··· RECORDS TO PROCESS ···

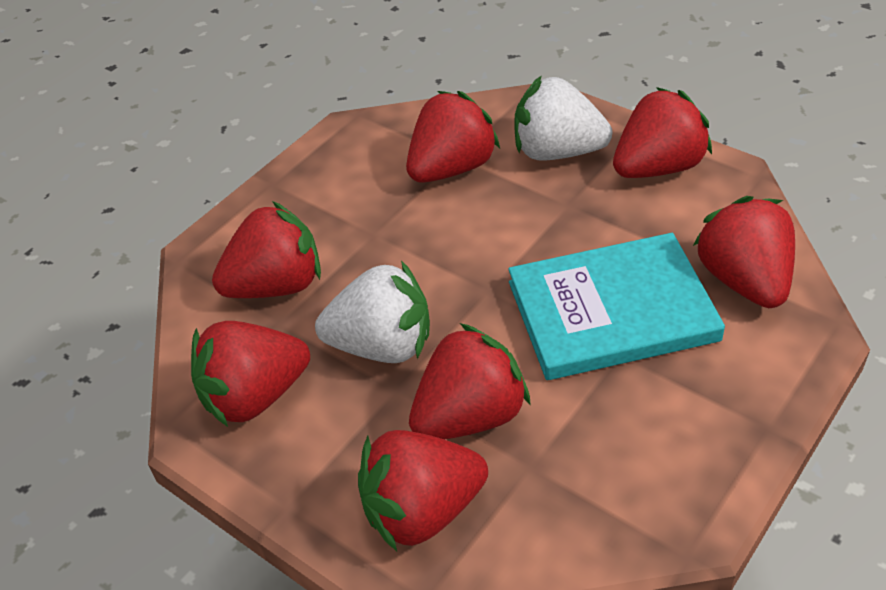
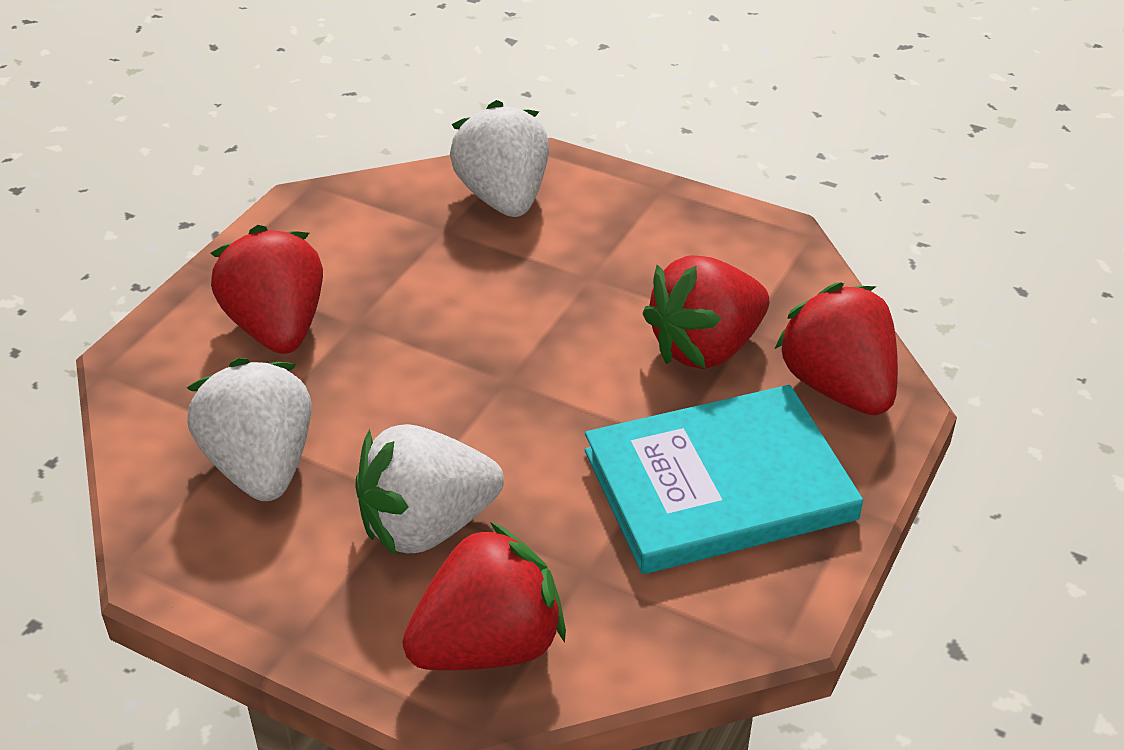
red strawberry: 7 -> 4
white strawberry: 2 -> 3

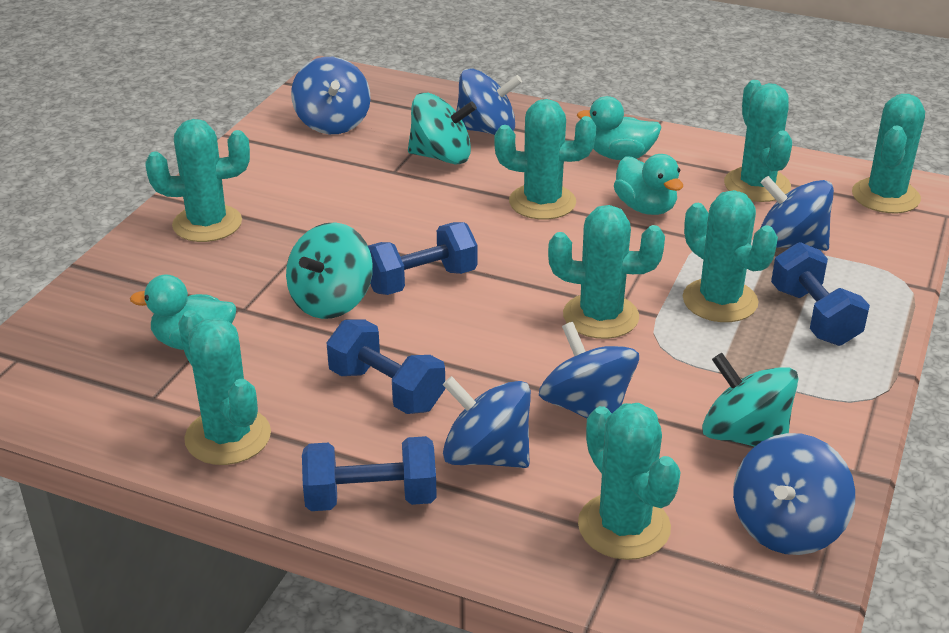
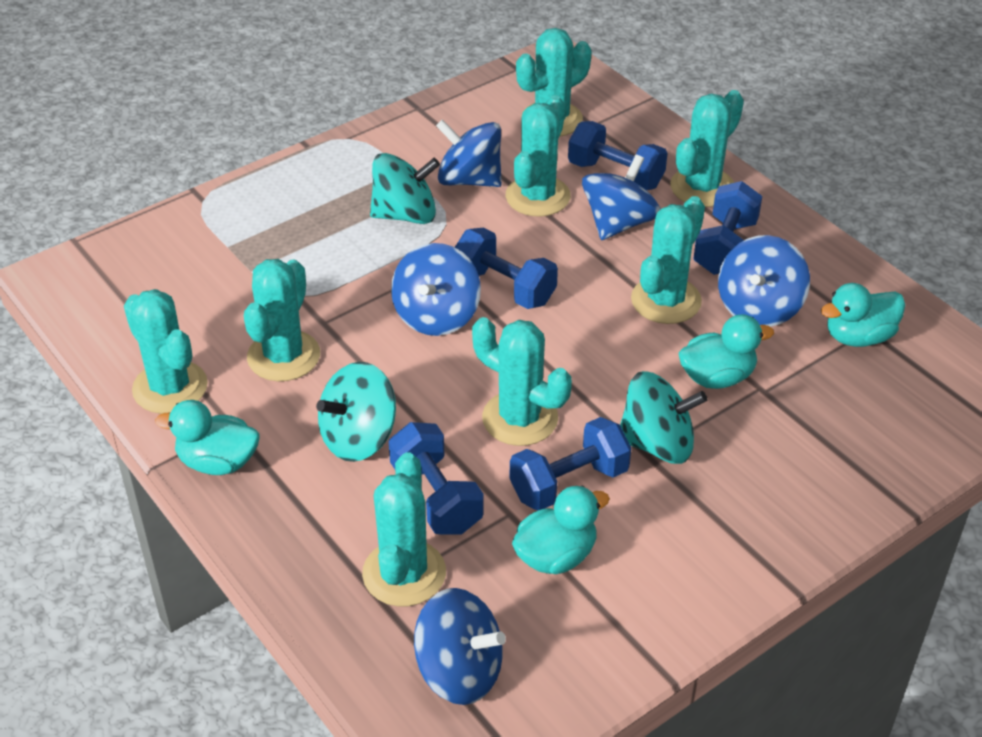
blue dumbbell: 4 -> 5
blue spinning top: 6 -> 5
turquoise duck: 3 -> 4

···

Where a line in the records above contains "strawberry", include it in the count, and give only that number.

2